Top of Records for processing

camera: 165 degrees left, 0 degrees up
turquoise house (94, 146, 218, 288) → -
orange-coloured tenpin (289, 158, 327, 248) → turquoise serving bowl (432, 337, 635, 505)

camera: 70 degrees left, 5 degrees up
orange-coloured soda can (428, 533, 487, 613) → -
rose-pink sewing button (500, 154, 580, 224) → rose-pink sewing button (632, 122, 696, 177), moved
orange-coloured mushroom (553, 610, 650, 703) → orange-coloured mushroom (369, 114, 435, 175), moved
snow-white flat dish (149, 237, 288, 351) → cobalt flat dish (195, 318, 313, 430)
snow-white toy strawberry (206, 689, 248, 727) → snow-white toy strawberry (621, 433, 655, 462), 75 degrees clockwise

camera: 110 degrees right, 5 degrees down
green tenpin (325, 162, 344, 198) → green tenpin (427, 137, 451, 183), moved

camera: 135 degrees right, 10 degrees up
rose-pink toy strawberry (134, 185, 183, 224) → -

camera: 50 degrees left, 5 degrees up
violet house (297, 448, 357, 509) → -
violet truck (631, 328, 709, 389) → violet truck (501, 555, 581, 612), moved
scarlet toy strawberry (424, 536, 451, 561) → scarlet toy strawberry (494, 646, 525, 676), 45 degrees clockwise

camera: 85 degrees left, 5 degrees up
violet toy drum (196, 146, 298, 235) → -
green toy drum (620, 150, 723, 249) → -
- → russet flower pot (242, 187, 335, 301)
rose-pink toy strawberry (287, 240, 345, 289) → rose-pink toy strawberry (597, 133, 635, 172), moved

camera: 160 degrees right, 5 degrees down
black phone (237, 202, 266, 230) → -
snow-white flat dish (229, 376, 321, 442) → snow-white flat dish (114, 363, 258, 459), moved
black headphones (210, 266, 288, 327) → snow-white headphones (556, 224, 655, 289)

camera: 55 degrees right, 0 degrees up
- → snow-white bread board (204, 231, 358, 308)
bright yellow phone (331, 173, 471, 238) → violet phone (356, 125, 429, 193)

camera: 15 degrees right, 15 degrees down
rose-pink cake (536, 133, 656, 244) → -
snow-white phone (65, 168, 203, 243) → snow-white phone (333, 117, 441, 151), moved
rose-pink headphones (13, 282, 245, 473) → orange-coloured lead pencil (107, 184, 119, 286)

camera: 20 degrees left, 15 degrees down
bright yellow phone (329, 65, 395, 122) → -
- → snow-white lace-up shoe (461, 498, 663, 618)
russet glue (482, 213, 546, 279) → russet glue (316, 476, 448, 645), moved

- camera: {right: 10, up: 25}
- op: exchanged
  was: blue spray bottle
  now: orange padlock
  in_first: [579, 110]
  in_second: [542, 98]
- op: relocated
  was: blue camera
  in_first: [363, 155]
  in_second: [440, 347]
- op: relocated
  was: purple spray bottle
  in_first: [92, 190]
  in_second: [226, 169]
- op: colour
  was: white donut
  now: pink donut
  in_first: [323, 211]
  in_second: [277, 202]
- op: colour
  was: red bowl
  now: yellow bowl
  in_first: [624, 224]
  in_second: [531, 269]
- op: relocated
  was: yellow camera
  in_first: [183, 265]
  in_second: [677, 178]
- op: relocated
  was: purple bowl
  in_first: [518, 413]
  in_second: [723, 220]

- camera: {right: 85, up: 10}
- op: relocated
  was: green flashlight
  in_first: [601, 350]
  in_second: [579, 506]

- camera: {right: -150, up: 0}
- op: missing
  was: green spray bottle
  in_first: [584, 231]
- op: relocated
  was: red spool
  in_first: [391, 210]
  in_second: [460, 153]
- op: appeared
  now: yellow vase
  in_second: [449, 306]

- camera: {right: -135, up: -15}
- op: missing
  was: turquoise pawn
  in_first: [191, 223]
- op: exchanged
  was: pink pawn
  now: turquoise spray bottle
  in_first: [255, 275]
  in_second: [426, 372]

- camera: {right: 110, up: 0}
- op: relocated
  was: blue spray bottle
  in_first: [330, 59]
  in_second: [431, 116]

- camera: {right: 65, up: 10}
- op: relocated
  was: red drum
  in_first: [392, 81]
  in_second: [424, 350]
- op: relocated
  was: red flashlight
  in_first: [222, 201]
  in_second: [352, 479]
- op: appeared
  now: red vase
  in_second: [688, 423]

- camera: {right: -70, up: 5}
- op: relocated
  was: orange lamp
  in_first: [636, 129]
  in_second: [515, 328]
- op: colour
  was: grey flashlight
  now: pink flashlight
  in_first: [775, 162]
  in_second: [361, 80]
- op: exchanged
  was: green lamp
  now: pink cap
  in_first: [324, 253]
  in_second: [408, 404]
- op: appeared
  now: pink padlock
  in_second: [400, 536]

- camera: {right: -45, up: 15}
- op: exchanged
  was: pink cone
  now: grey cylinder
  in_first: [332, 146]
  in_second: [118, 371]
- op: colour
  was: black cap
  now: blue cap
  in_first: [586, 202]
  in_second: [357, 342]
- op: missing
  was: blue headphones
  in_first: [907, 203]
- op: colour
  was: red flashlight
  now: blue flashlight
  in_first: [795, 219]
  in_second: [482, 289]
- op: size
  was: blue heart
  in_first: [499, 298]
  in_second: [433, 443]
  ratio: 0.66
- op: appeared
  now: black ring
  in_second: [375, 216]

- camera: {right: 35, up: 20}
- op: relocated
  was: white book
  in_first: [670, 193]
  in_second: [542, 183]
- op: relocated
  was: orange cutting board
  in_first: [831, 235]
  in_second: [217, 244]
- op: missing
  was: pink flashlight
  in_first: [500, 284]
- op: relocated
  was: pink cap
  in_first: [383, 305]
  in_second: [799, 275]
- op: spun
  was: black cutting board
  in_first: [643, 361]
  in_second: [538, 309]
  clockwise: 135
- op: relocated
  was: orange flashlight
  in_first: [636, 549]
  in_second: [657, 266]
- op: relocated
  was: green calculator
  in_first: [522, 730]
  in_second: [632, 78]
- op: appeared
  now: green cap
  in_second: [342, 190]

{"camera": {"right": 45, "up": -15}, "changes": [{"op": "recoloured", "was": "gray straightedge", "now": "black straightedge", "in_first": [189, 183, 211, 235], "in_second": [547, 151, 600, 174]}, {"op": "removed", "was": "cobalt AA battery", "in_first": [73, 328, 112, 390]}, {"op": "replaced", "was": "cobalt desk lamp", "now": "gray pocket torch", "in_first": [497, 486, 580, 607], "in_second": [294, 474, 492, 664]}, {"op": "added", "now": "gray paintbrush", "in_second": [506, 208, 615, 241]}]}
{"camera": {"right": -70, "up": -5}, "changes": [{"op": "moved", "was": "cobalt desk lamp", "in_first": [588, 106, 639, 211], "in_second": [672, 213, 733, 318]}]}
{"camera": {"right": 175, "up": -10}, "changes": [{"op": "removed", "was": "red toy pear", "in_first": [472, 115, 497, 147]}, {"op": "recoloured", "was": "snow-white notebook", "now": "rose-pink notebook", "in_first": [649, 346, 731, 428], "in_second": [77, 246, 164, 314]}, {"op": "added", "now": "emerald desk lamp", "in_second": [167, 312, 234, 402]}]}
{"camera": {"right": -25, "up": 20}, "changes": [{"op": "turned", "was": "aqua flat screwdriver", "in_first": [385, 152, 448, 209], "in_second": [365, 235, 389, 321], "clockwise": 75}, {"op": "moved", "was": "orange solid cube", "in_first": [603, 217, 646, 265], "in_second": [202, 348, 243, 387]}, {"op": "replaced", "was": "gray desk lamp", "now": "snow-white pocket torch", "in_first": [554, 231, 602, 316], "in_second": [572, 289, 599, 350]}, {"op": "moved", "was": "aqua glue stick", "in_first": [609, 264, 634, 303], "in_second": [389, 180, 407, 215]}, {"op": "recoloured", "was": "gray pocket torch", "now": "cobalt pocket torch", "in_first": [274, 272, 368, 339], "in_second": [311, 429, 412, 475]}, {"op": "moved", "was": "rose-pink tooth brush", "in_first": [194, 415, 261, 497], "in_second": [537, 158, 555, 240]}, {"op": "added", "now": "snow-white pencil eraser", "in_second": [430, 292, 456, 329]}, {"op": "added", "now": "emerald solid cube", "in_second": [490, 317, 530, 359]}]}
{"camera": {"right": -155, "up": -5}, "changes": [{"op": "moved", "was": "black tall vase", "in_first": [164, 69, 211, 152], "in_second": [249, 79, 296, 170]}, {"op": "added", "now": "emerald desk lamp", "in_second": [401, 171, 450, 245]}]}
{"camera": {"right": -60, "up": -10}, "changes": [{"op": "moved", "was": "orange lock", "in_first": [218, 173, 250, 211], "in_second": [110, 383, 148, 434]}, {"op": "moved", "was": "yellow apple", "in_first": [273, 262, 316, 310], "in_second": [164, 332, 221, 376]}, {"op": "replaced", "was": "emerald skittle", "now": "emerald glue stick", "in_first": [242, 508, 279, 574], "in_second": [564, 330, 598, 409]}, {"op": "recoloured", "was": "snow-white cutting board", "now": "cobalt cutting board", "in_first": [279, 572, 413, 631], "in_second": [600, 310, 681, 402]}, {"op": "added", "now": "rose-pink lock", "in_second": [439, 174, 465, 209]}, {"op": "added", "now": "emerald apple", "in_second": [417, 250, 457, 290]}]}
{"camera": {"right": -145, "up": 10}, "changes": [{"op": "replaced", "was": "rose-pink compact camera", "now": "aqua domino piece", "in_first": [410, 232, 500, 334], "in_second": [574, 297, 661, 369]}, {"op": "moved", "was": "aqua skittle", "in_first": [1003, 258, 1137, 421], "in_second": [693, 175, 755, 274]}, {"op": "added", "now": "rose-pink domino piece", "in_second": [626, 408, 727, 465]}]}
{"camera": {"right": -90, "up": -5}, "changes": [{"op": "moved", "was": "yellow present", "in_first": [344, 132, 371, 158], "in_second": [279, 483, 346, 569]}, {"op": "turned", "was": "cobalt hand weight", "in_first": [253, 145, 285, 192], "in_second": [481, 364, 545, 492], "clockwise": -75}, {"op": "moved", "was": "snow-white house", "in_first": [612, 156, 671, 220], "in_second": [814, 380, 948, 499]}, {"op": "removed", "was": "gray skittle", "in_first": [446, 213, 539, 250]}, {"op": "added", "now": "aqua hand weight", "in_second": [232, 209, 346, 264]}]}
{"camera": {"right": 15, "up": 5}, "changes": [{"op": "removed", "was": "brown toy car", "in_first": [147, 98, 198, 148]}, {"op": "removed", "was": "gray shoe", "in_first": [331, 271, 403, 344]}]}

Bottom of Records for processing

What you should do » Take exactly the lines from the one containing "in_first: [363, 155]" through the one containing "in_first: [518, 413]" in the data above, and output them with nothing added.

Written reply »
  in_first: [363, 155]
  in_second: [440, 347]
- op: relocated
  was: purple spray bottle
  in_first: [92, 190]
  in_second: [226, 169]
- op: colour
  was: white donut
  now: pink donut
  in_first: [323, 211]
  in_second: [277, 202]
- op: colour
  was: red bowl
  now: yellow bowl
  in_first: [624, 224]
  in_second: [531, 269]
- op: relocated
  was: yellow camera
  in_first: [183, 265]
  in_second: [677, 178]
- op: relocated
  was: purple bowl
  in_first: [518, 413]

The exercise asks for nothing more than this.